*** Block opens ***
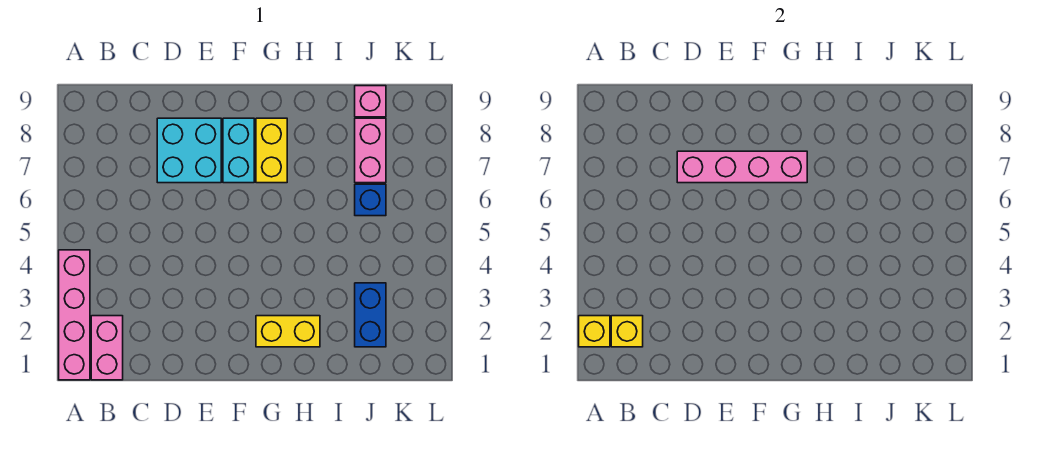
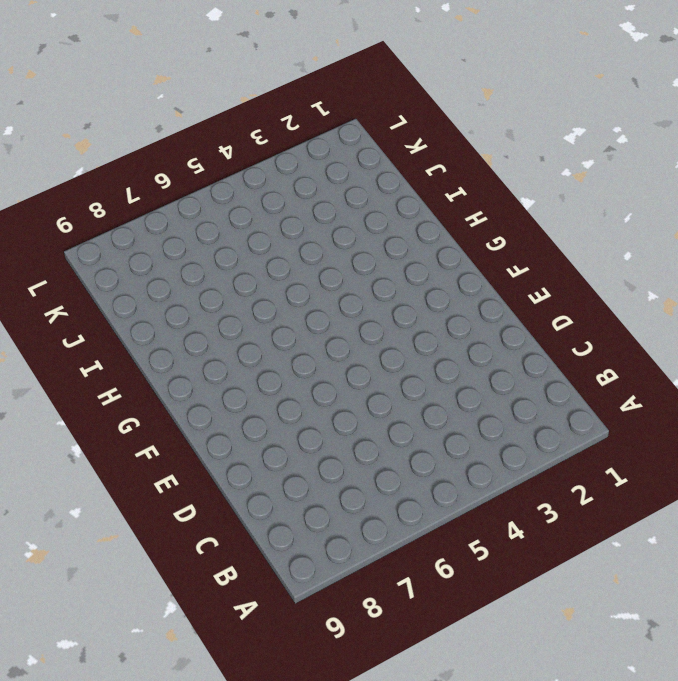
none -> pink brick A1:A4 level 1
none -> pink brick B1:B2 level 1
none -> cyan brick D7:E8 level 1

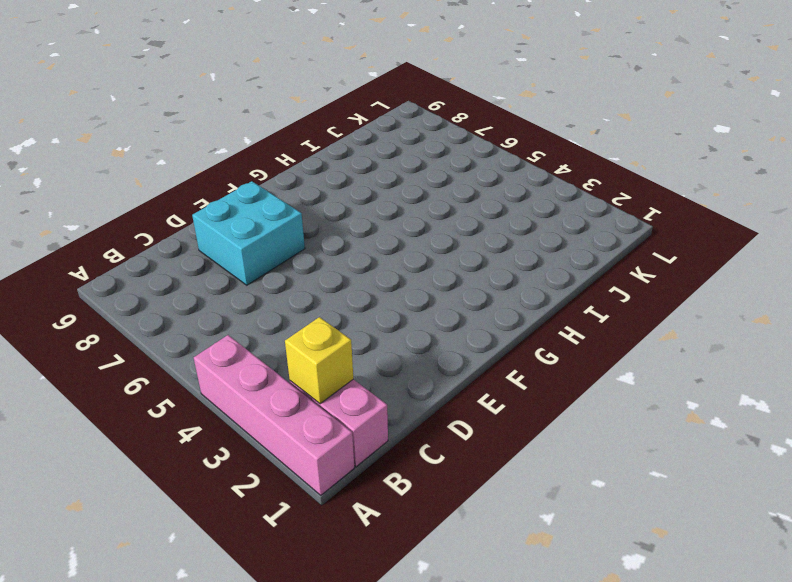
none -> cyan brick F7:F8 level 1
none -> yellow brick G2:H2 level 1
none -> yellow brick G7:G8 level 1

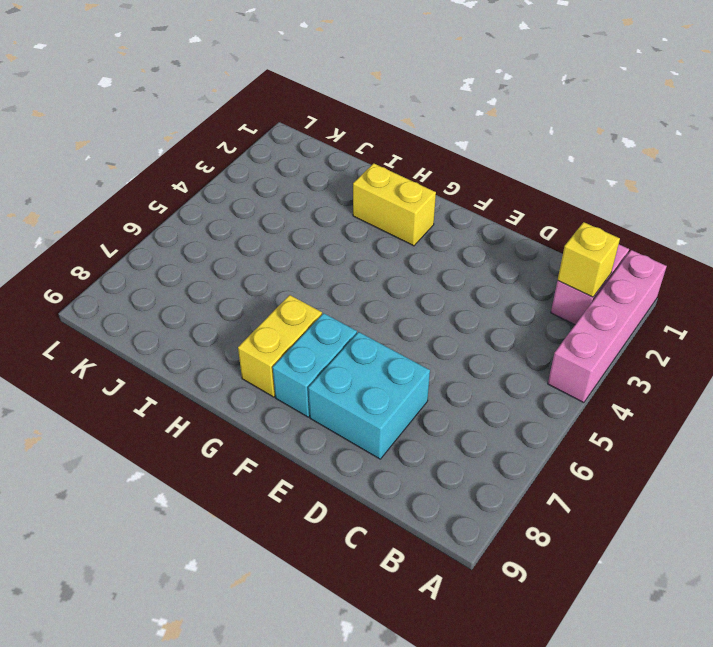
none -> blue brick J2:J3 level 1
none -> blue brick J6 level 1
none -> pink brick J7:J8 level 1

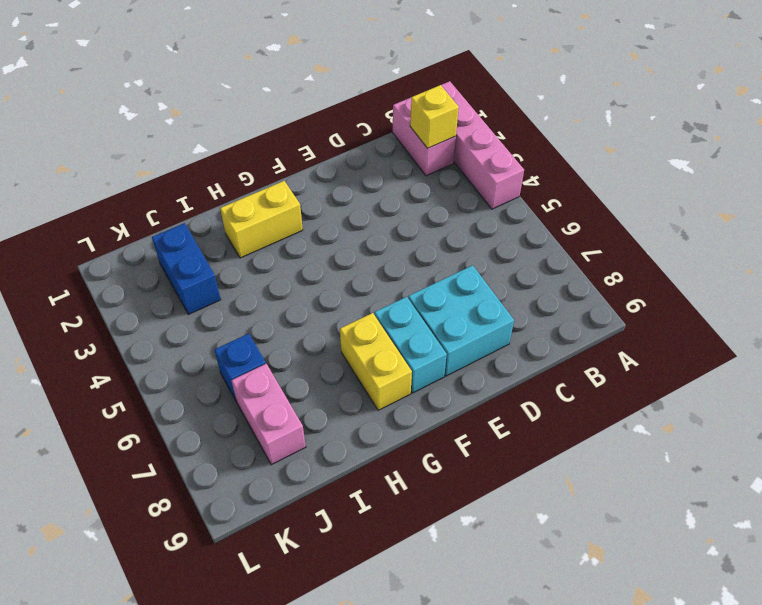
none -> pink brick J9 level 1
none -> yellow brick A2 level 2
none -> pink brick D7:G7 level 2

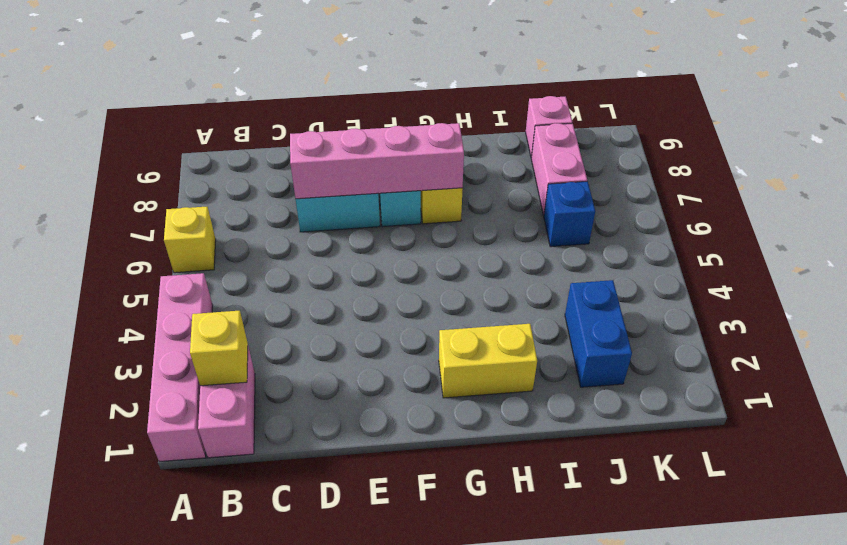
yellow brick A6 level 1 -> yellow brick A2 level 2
*** Block closes ***
Leaving every picture out, please copy exactly the lines from the one holding "none -> pink brick D7:G7 level 2" through the last line of the listing, both ends included.

none -> pink brick D7:G7 level 2

yellow brick A6 level 1 -> yellow brick A2 level 2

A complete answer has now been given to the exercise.